#### WHAT THIS TASK INVOLVES:
From the records below, output exactly the lines running from the line containing "MIC pin OUT: D5 -> A0" through the line containing "RADIO pin SCK: D1 -> TX", and no others.

#### DATA TO USE:
* * * *

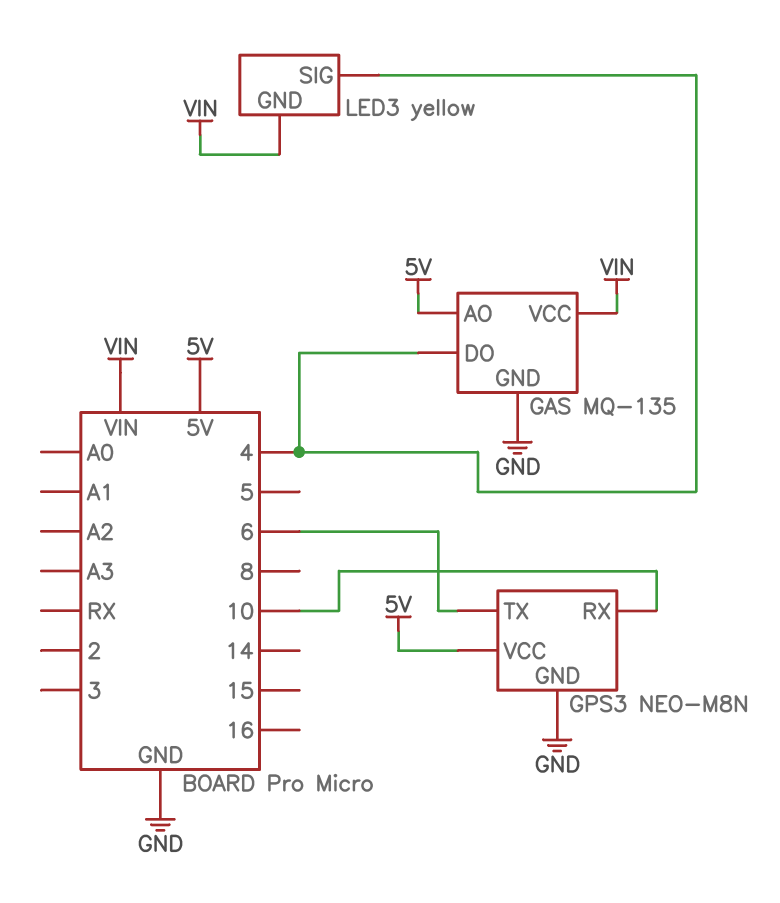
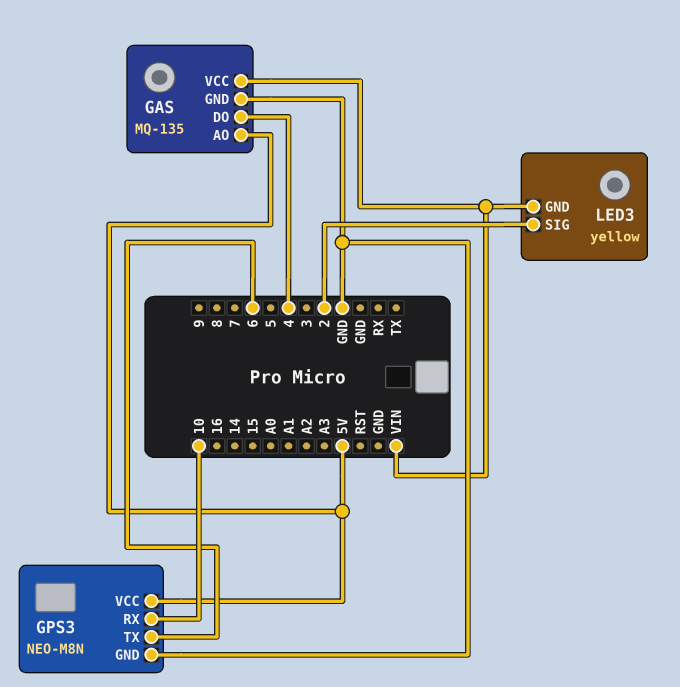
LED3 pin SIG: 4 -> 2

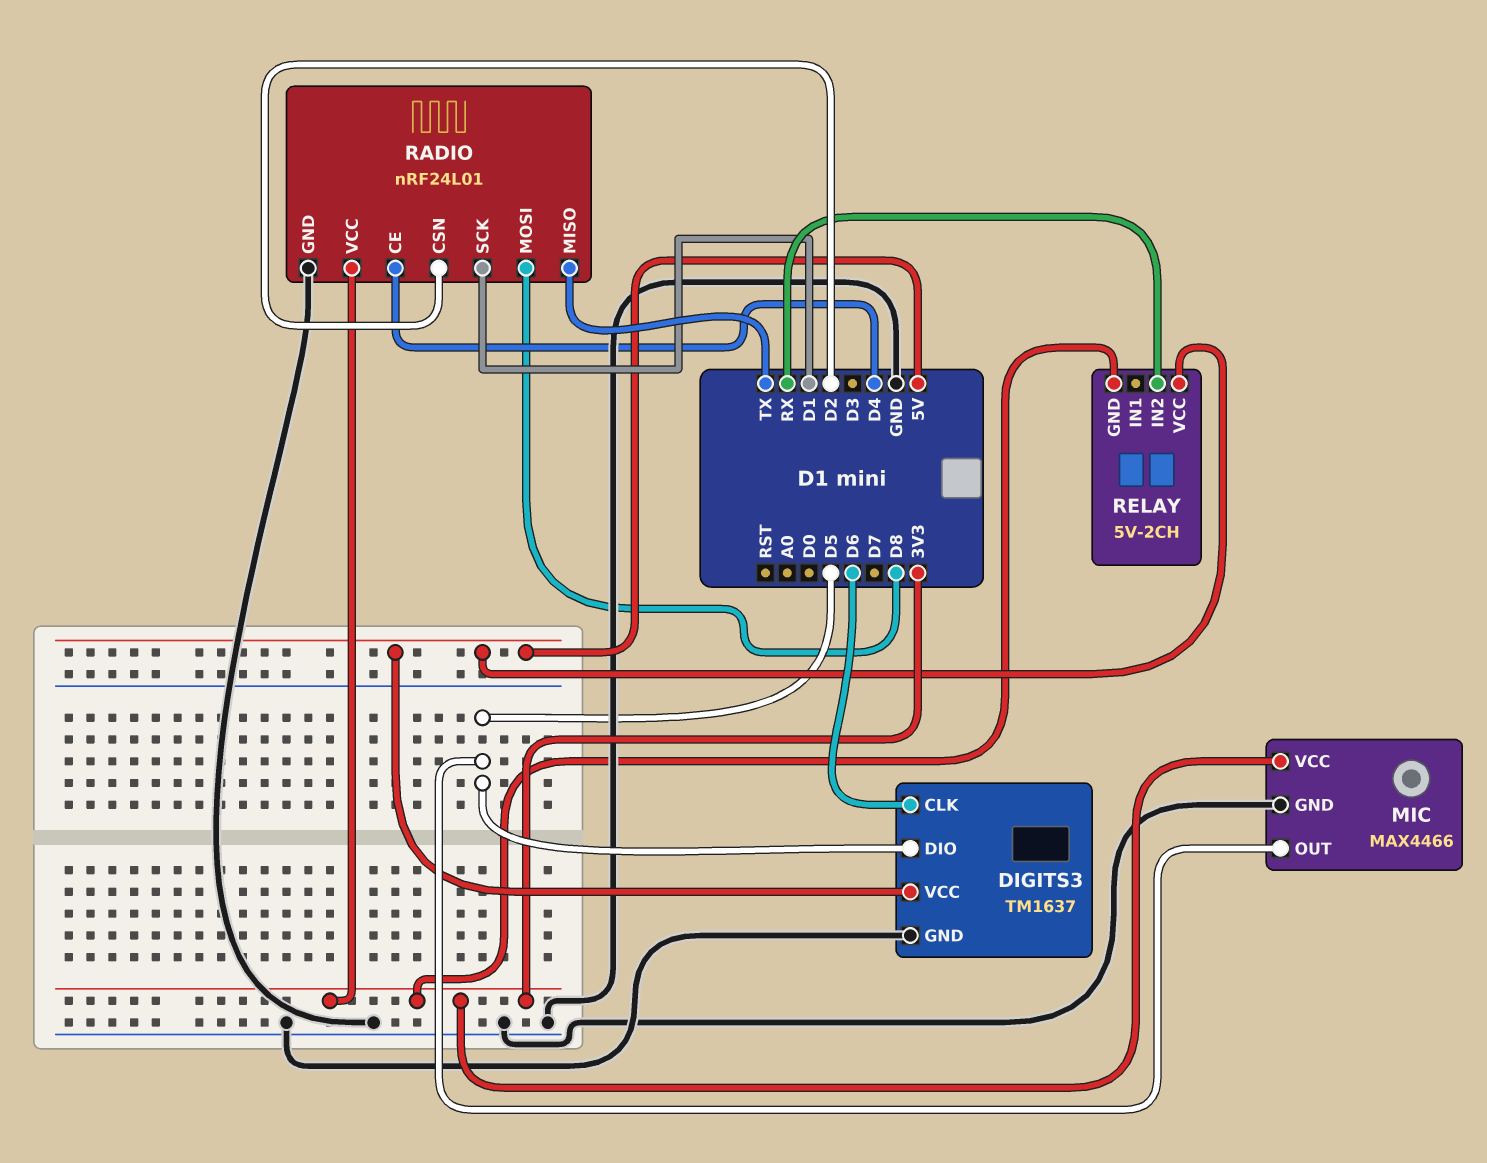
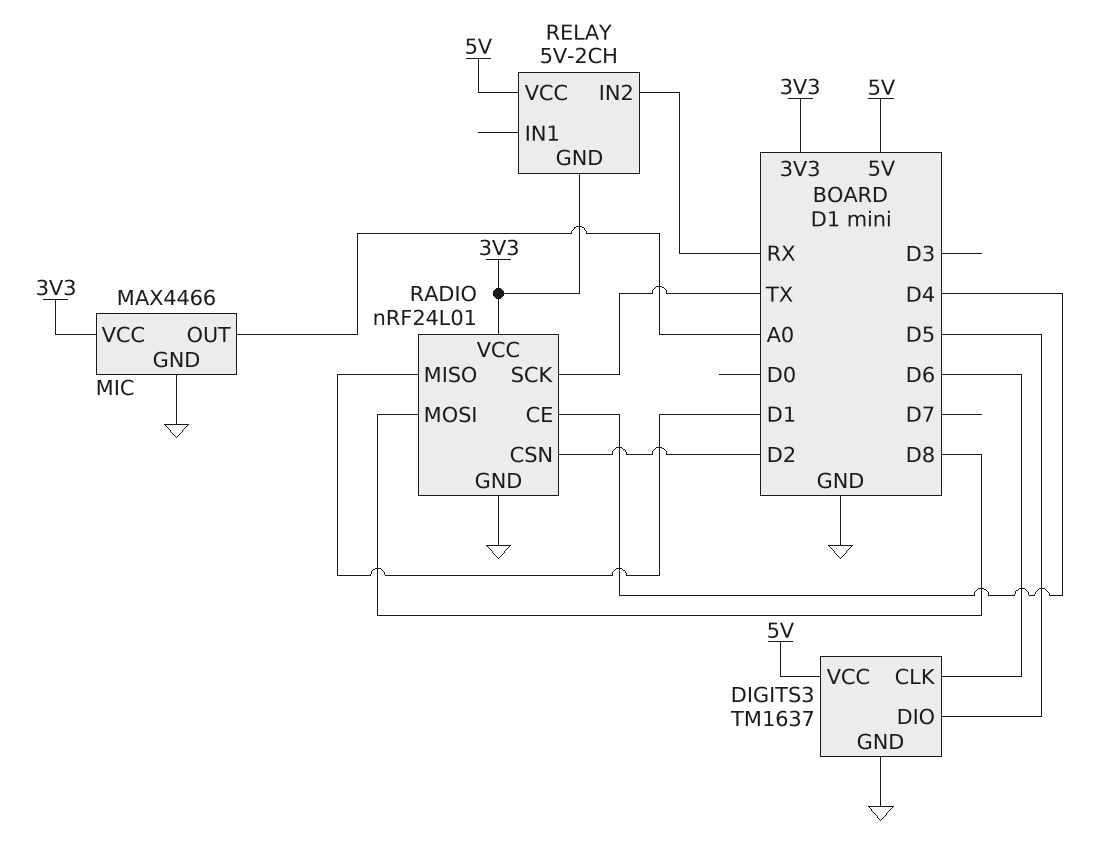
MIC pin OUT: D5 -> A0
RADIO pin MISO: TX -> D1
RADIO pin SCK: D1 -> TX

* * * *

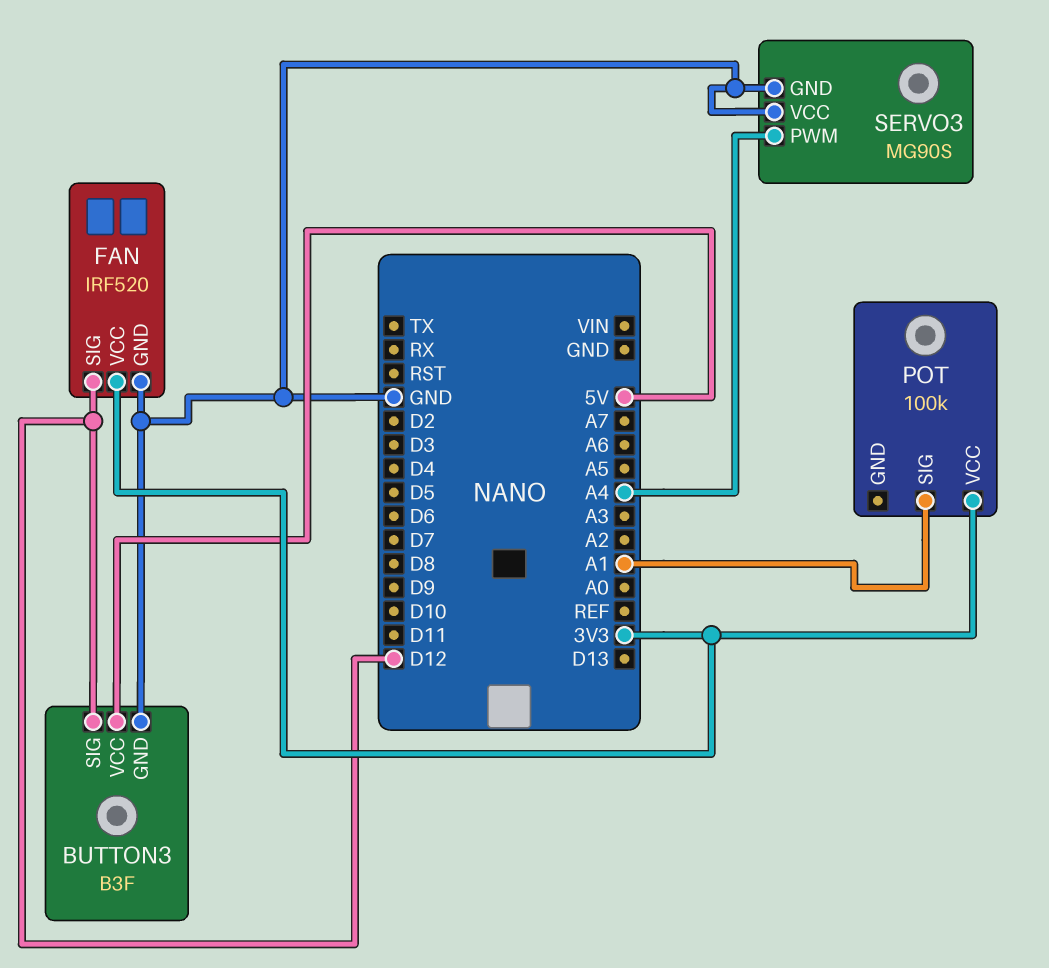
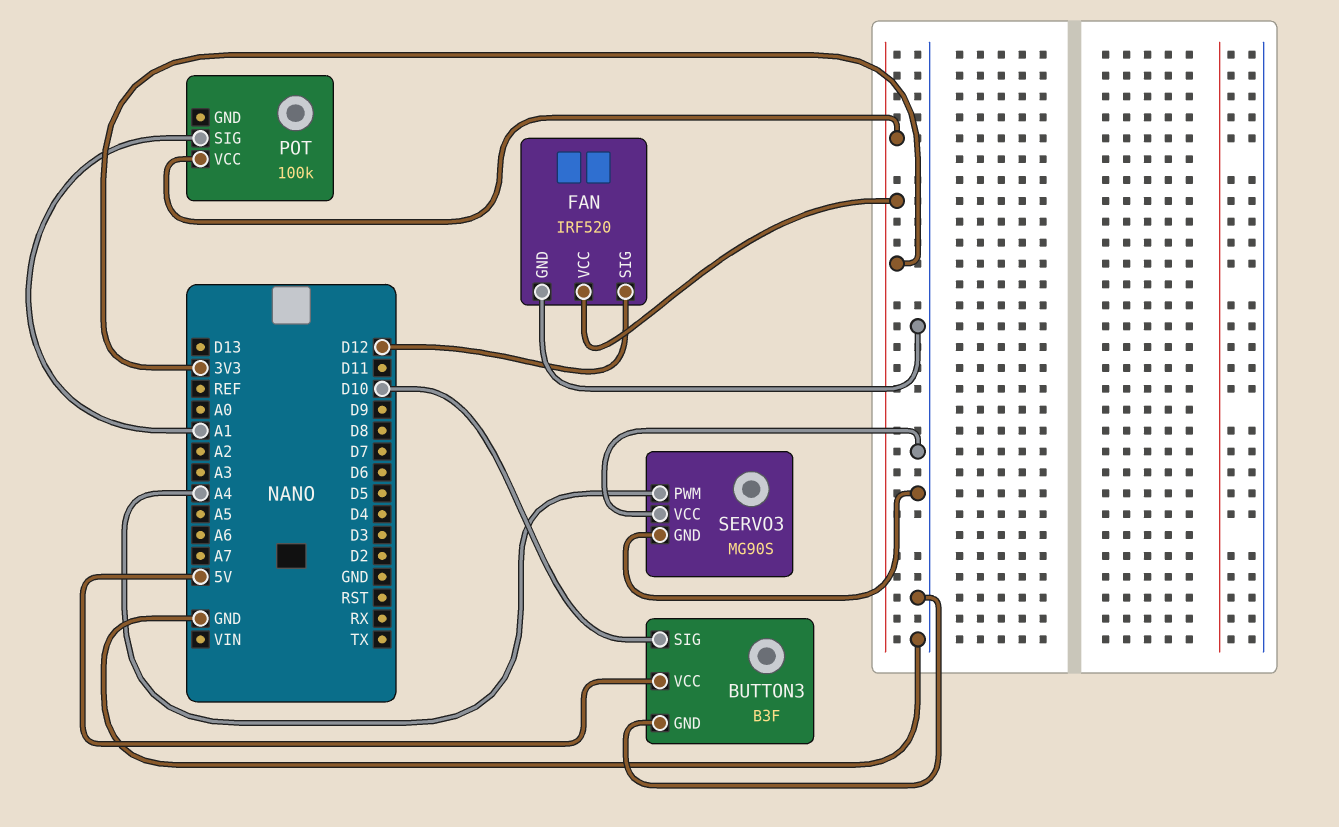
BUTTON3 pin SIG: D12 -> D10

* * * *

#### ANSWER FOR THE TASK:
MIC pin OUT: D5 -> A0
RADIO pin MISO: TX -> D1
RADIO pin SCK: D1 -> TX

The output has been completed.